Per-object count records:
▼

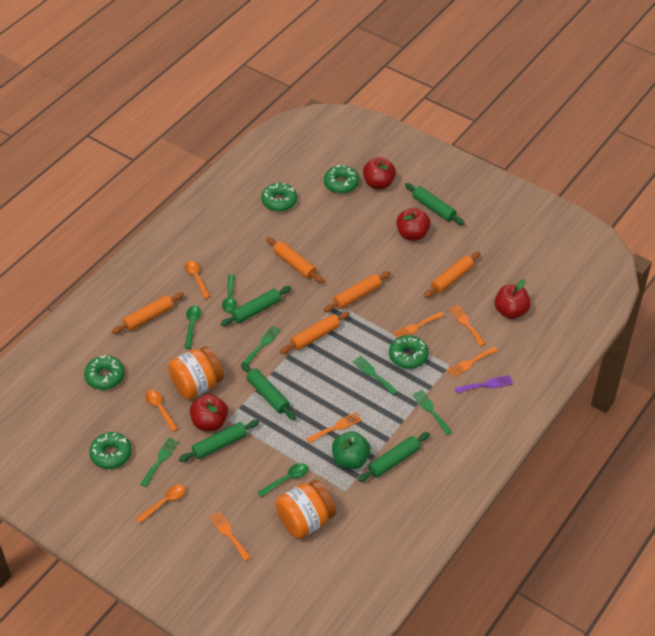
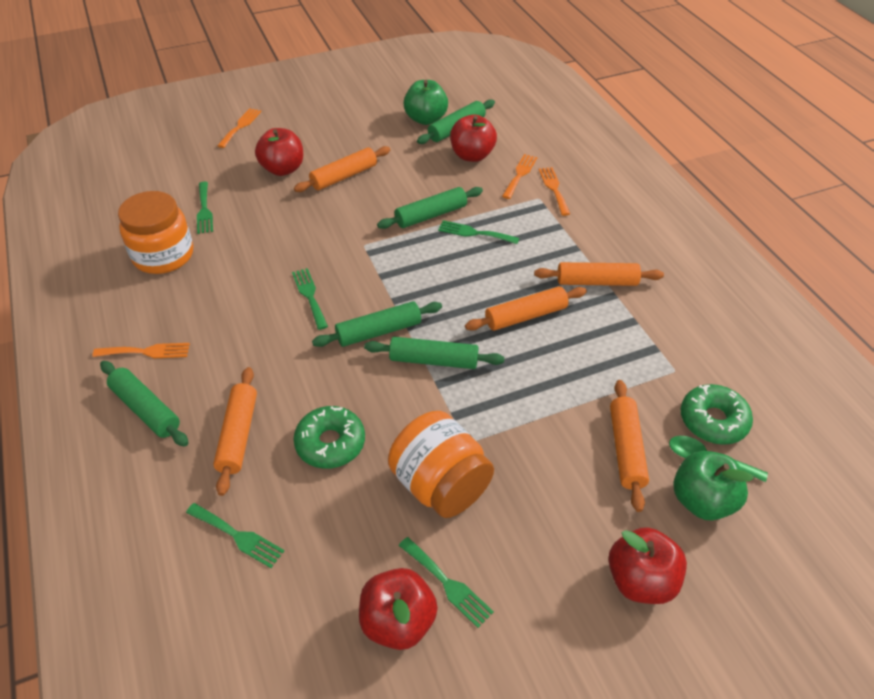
green apple: [332,431,371,469] = 1 -> [404,80,448,125] [673,451,754,521] = 2
green donut: [84,355,125,390] [89,432,132,469] [261,183,297,212] [324,165,359,194] [389,335,429,369] = 5 -> [293,406,365,469] [681,384,753,445] = 2
green fork: [140,438,179,487] [243,325,281,365] [352,356,398,395] [412,390,452,435] = 4 -> [186,503,284,568] [197,182,213,234] [292,268,328,330] [399,537,494,628] [438,220,519,244] = 5
green spoon: [184,306,201,349] [222,274,237,313] [257,463,308,497] = 3 -> [669,436,768,482] = 1
orange fork: [209,511,251,561] [306,412,362,444] [393,312,444,338] [447,346,498,378] [449,305,486,346] = 5 -> [93,343,190,358] [217,108,261,148] [502,154,537,199] [539,167,570,216] = 4
orange spoon: [136,484,186,523] [145,390,178,432] [185,261,210,299] = 3 -> none = 0
purple fork: [455,375,513,393] = 1 -> none = 0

▲

Every line from the first line of the entries above through the line with "green donut: [84,355,125,390]" must be repeated exactly, and pictures must not be.

green apple: [332,431,371,469] = 1 -> [404,80,448,125] [673,451,754,521] = 2
green donut: [84,355,125,390] [89,432,132,469] [261,183,297,212] [324,165,359,194] [389,335,429,369] = 5 -> [293,406,365,469] [681,384,753,445] = 2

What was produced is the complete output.